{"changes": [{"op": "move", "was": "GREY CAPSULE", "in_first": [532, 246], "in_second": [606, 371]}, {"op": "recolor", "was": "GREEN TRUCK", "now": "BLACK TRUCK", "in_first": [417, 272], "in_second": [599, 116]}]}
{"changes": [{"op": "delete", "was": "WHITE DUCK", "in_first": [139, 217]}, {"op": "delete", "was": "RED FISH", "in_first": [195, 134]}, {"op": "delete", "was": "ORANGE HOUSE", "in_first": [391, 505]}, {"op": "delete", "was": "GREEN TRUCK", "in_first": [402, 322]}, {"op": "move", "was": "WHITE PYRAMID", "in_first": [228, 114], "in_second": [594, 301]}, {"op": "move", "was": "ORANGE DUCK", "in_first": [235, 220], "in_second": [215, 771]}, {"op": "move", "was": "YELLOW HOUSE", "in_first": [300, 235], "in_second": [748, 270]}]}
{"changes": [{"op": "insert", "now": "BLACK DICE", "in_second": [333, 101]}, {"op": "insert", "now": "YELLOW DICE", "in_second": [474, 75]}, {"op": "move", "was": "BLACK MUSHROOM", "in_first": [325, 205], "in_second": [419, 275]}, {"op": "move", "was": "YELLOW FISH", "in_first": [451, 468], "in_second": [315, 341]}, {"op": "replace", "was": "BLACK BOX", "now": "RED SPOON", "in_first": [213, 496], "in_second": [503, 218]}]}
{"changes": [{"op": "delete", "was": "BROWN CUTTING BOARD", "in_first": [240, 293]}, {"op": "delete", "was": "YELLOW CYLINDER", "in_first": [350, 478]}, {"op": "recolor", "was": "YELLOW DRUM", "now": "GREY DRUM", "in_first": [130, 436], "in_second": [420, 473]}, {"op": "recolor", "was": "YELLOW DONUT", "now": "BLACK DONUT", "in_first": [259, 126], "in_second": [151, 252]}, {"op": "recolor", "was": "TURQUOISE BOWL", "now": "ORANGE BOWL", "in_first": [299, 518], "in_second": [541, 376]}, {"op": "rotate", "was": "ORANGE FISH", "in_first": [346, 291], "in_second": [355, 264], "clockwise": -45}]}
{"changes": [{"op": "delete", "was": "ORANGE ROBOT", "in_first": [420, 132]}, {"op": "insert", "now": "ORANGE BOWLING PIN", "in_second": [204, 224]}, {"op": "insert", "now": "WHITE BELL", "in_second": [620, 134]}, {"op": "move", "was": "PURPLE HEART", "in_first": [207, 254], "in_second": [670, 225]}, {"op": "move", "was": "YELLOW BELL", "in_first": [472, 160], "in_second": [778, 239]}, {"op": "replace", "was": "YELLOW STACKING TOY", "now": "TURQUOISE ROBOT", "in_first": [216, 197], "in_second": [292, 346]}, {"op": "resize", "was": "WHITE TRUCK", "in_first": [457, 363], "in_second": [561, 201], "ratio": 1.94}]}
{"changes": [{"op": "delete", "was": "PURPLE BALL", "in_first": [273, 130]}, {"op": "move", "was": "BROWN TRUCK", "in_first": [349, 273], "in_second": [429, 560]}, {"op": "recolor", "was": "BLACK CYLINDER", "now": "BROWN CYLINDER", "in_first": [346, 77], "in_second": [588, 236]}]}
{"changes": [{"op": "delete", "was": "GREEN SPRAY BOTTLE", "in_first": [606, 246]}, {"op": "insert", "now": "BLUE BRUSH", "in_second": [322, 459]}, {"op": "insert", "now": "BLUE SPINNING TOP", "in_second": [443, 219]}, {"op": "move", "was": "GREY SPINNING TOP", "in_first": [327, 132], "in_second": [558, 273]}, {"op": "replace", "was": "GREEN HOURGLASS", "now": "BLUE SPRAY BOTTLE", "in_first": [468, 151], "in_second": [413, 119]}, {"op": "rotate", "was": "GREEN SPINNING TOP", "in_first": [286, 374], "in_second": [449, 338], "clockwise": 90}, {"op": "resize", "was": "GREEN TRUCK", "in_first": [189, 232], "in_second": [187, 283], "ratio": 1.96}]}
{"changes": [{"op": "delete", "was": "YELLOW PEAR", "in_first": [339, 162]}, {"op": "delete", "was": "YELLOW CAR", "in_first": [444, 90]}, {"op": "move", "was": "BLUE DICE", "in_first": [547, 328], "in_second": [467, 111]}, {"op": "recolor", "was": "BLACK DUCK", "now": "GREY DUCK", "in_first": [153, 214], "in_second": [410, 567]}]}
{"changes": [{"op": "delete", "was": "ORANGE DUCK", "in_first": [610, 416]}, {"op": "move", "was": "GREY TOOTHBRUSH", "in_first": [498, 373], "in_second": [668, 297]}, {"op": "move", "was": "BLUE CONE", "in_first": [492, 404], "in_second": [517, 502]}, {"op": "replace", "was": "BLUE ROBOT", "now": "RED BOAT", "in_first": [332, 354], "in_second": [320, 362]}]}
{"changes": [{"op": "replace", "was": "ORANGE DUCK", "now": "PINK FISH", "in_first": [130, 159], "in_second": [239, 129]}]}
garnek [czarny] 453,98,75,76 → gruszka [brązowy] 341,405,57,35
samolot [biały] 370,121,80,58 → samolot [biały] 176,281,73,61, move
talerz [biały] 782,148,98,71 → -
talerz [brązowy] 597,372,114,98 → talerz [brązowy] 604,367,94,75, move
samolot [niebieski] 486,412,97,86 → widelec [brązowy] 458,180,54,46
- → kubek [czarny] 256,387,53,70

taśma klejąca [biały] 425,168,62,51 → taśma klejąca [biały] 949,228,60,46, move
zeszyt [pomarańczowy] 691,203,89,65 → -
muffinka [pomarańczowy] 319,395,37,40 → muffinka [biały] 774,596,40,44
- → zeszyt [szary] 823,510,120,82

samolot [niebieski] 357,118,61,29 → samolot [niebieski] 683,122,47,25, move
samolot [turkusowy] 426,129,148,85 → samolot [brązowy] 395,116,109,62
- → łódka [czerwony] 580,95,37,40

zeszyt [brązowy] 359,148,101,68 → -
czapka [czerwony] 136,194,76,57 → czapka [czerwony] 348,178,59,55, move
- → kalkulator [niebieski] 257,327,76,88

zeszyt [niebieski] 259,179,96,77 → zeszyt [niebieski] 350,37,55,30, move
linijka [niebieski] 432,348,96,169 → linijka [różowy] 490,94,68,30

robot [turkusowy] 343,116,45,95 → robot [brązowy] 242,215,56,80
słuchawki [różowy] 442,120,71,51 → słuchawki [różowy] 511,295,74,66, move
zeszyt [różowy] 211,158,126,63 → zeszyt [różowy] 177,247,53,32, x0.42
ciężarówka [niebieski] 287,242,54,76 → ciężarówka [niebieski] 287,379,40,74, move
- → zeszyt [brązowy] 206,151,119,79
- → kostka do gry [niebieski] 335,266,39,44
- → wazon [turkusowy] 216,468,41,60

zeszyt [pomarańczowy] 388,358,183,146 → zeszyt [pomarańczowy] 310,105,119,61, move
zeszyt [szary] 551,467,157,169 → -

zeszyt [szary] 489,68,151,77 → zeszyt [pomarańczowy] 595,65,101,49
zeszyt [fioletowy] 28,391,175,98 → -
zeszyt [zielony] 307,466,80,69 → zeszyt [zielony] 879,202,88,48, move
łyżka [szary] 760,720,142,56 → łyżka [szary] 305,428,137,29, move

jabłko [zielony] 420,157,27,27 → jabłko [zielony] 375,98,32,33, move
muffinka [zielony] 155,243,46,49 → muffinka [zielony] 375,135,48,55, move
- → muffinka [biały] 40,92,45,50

- _Task directions_
Where the data above reaches the line holding "- → kalkulator [niebieski] 257,327,76,88", begin printing, and stop after the line holding "- → wazon [turkusowy] 216,468,41,60". Each line must be reproduced exactly, with nothing else added.

- _Solution_
- → kalkulator [niebieski] 257,327,76,88

zeszyt [niebieski] 259,179,96,77 → zeszyt [niebieski] 350,37,55,30, move
linijka [niebieski] 432,348,96,169 → linijka [różowy] 490,94,68,30

robot [turkusowy] 343,116,45,95 → robot [brązowy] 242,215,56,80
słuchawki [różowy] 442,120,71,51 → słuchawki [różowy] 511,295,74,66, move
zeszyt [różowy] 211,158,126,63 → zeszyt [różowy] 177,247,53,32, x0.42
ciężarówka [niebieski] 287,242,54,76 → ciężarówka [niebieski] 287,379,40,74, move
- → zeszyt [brązowy] 206,151,119,79
- → kostka do gry [niebieski] 335,266,39,44
- → wazon [turkusowy] 216,468,41,60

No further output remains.